>>>

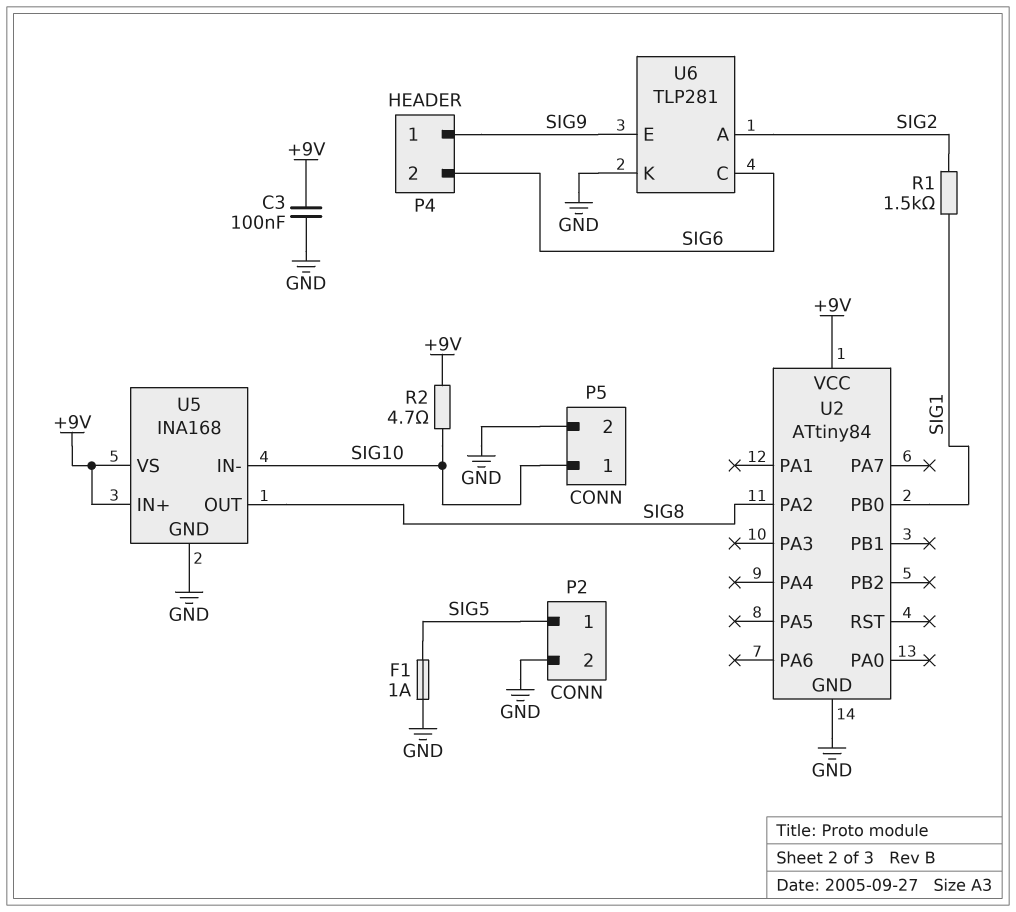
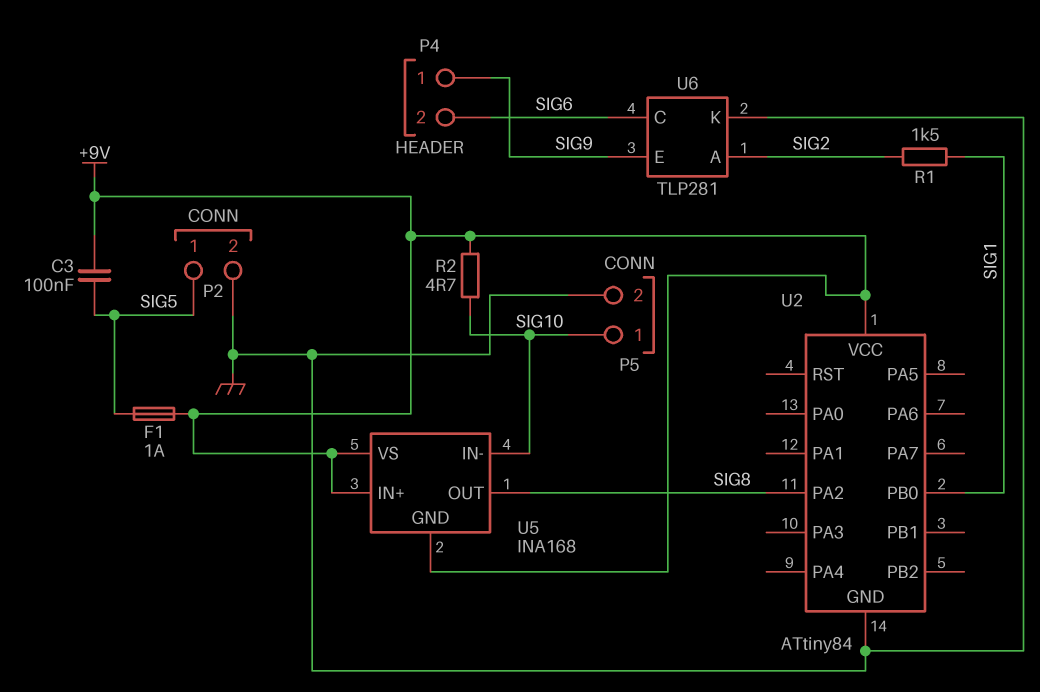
C3: 100nF (+9V, GND) -> 100nF (+9V, SIG5)
F1: 1A (GND, SIG5) -> 1A (+9V, SIG5)
U5 pin GND: GND -> +9V

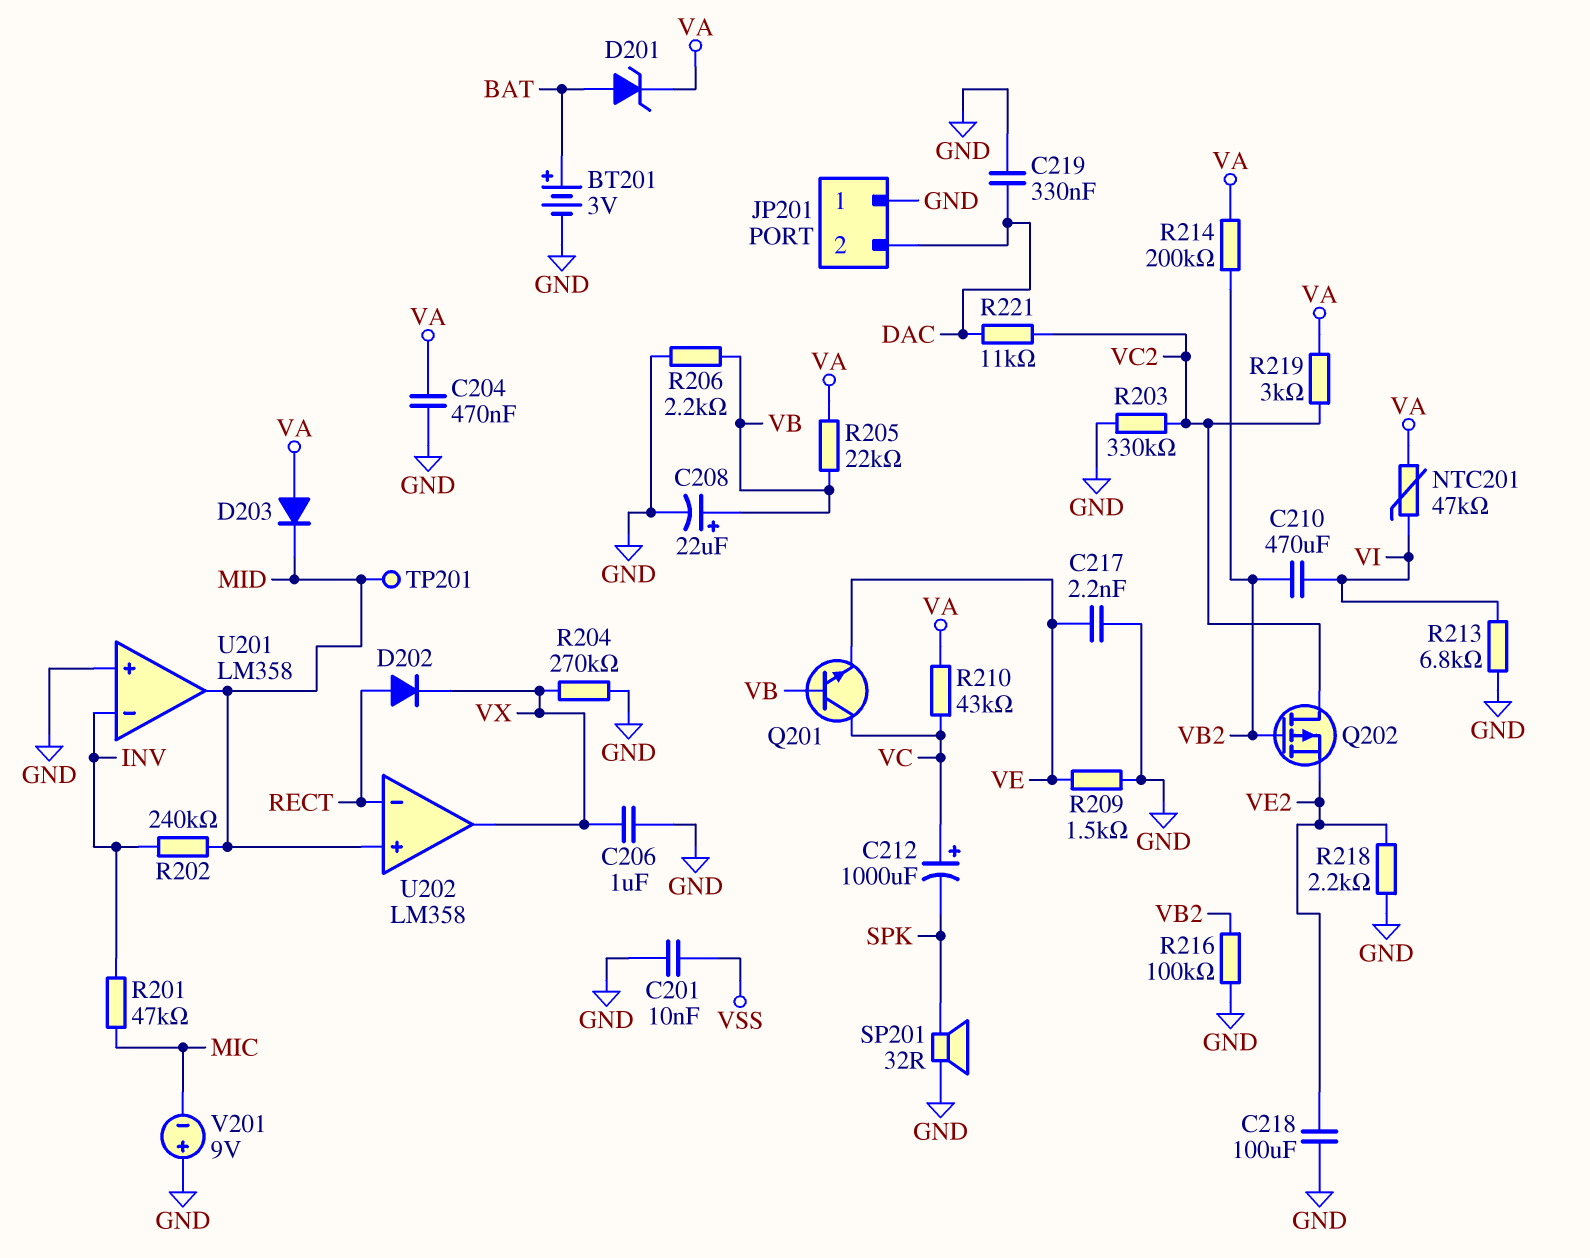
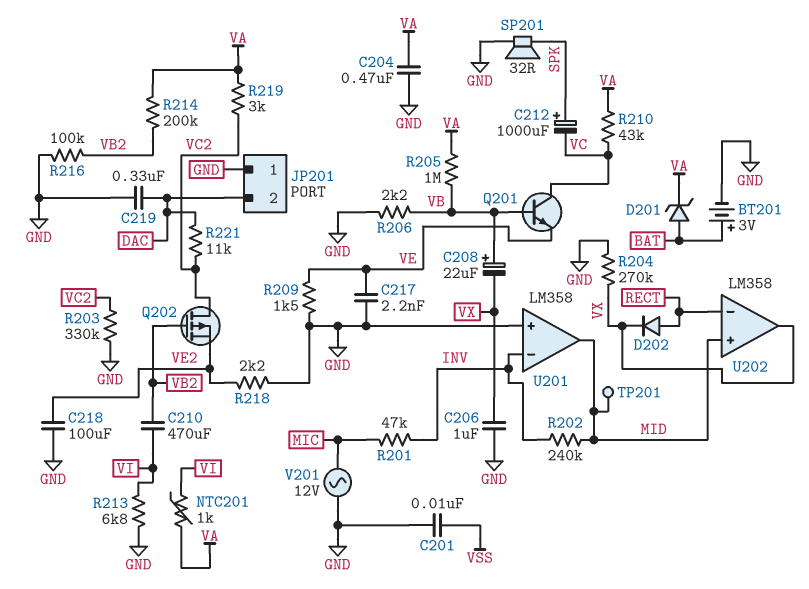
C208: 22uF (plus VB, minus GND) -> 22uF (plus VB, minus VX)
C212: 1000uF (plus VC, minus SPK) -> 1000uF (plus SPK, minus VC)
D203: diode (A VA, K MID) -> none
NTC201: 47k (VA, VI) -> 1k (VA, VI)
R205: 22k (VA, VB) -> 1M (VA, VB)
V201: 9V (plus GND, minus MIC) -> AC 12V (GND, MIC)

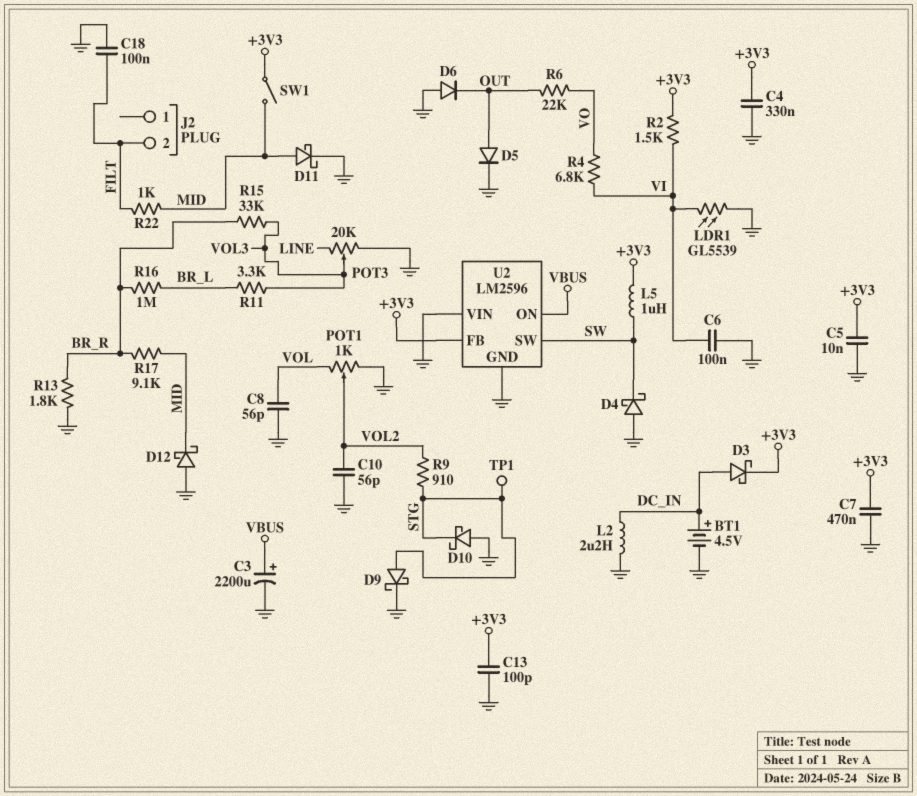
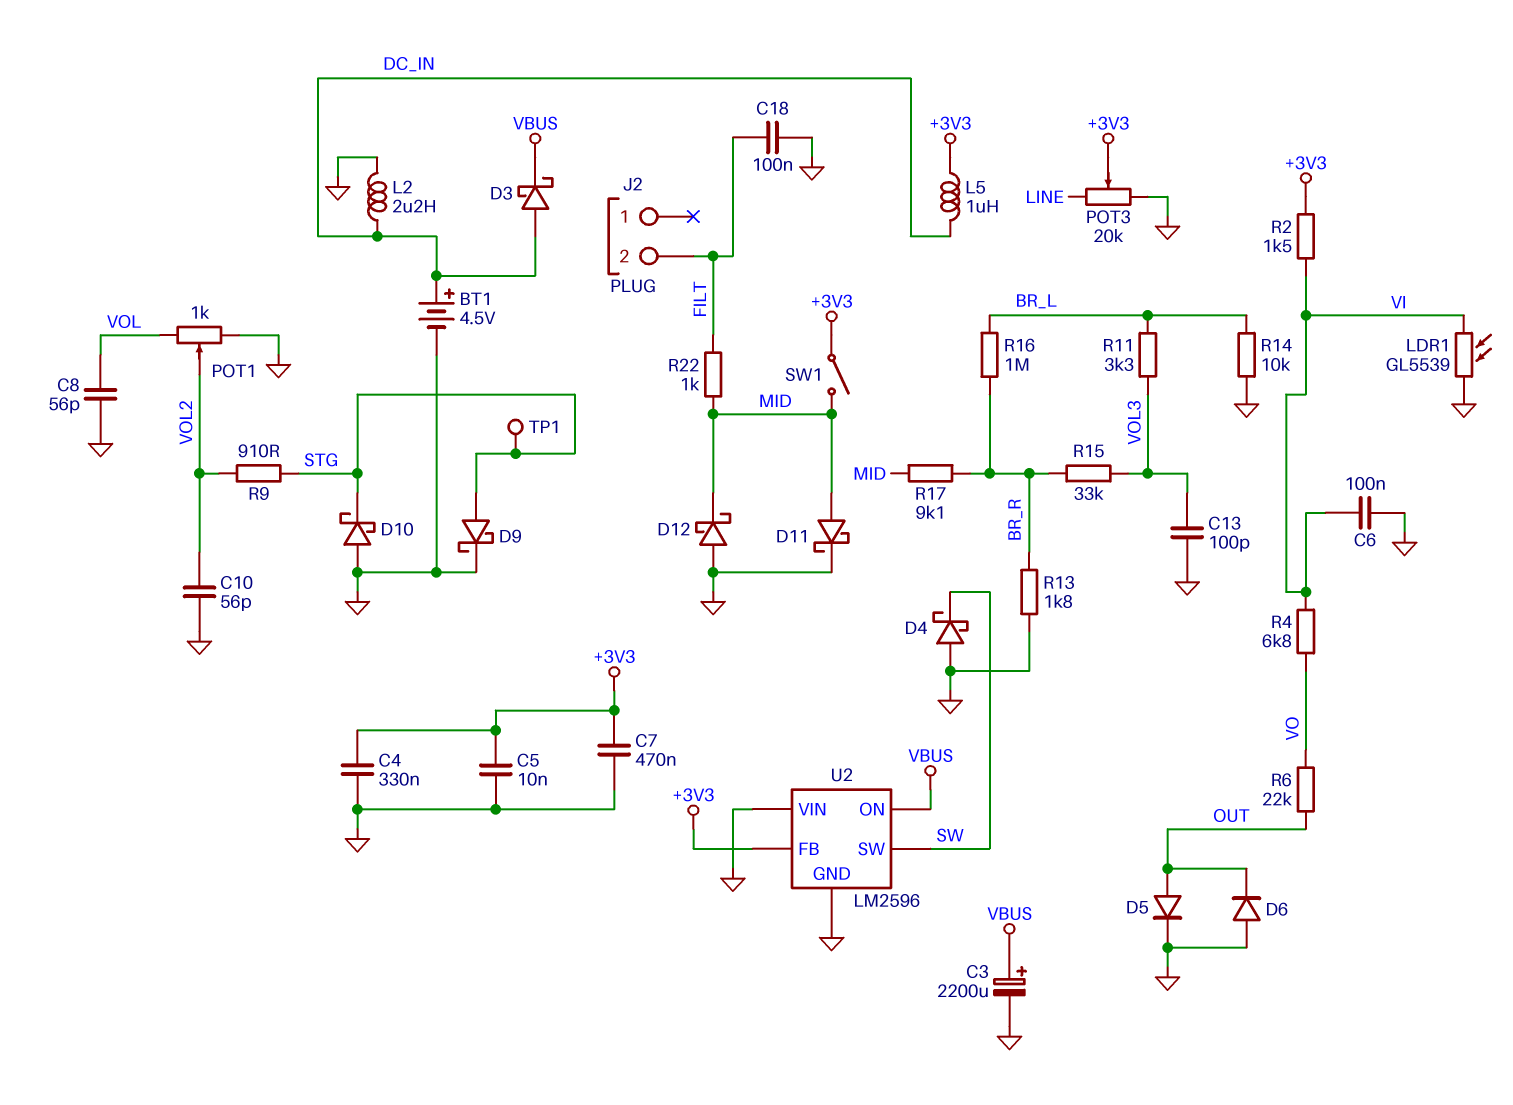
C13: 100pF (+3V3, GND) -> 100pF (GND, VOL3)
D3: schottky (A DC_IN, K +3V3) -> schottky (A DC_IN, K VBUS)
L5: 1uH (+3V3, SW) -> 1uH (+3V3, DC_IN)
POT3: 20k (GND, LINE, wiper VOL3) -> 20k (GND, LINE, wiper +3V3)
R14: none -> 10k (BR_L, GND)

<<<

Beginning at the line with "C212: 1000uF (plus" and ending at the last line of the listing above, retype each line exactly, including those two lines. Leave the pictures out.

> SOLUTION FOR THIS TASK
C212: 1000uF (plus VC, minus SPK) -> 1000uF (plus SPK, minus VC)
D203: diode (A VA, K MID) -> none
NTC201: 47k (VA, VI) -> 1k (VA, VI)
R205: 22k (VA, VB) -> 1M (VA, VB)
V201: 9V (plus GND, minus MIC) -> AC 12V (GND, MIC)

C13: 100pF (+3V3, GND) -> 100pF (GND, VOL3)
D3: schottky (A DC_IN, K +3V3) -> schottky (A DC_IN, K VBUS)
L5: 1uH (+3V3, SW) -> 1uH (+3V3, DC_IN)
POT3: 20k (GND, LINE, wiper VOL3) -> 20k (GND, LINE, wiper +3V3)
R14: none -> 10k (BR_L, GND)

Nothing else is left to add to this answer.